*** Opening PROVIDED MATERIAL ***

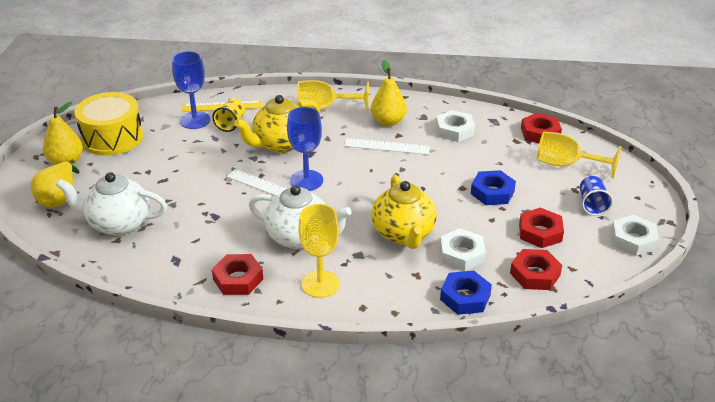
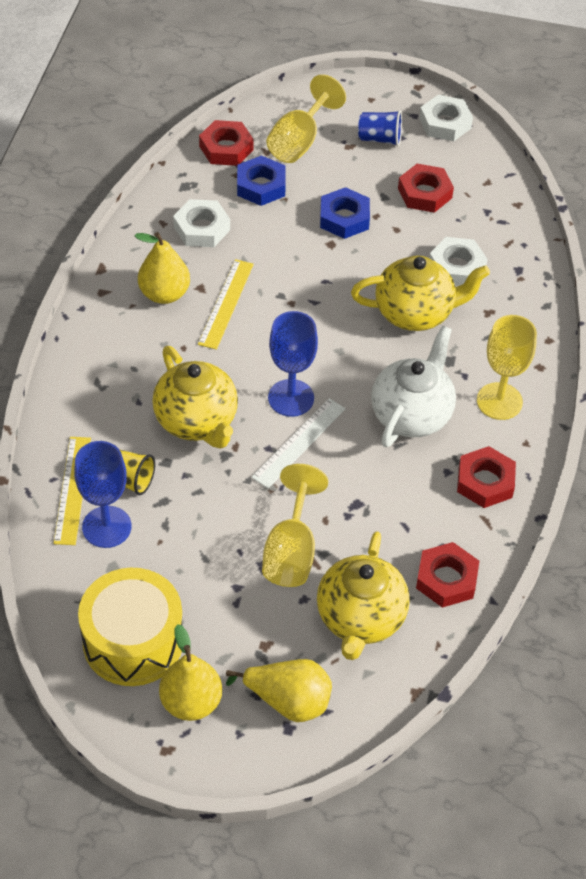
camera: 85 degrees left, 15 degrees up
(118, 224) = (360, 618): white teapot -> yellow teapot
(324, 108) = (110, 362): yellow goblet -> yellow goblet (291, 551)
(386, 146) = (226, 304): white ruler -> yellow ruler
(465, 297) = (527, 277): blue nut -> blue nut (261, 186)
(535, 274) = (494, 213): red nut -> red nut (446, 579)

*** Closing PROVIDED MATERIAL ***

# DIRECTIONS FOR THIS TASK
Every line above should be printed again word for word, without its pictures.

# ANSWER SPACE
camera: 85 degrees left, 15 degrees up
(118, 224) = (360, 618): white teapot -> yellow teapot
(324, 108) = (110, 362): yellow goblet -> yellow goblet (291, 551)
(386, 146) = (226, 304): white ruler -> yellow ruler
(465, 297) = (527, 277): blue nut -> blue nut (261, 186)
(535, 274) = (494, 213): red nut -> red nut (446, 579)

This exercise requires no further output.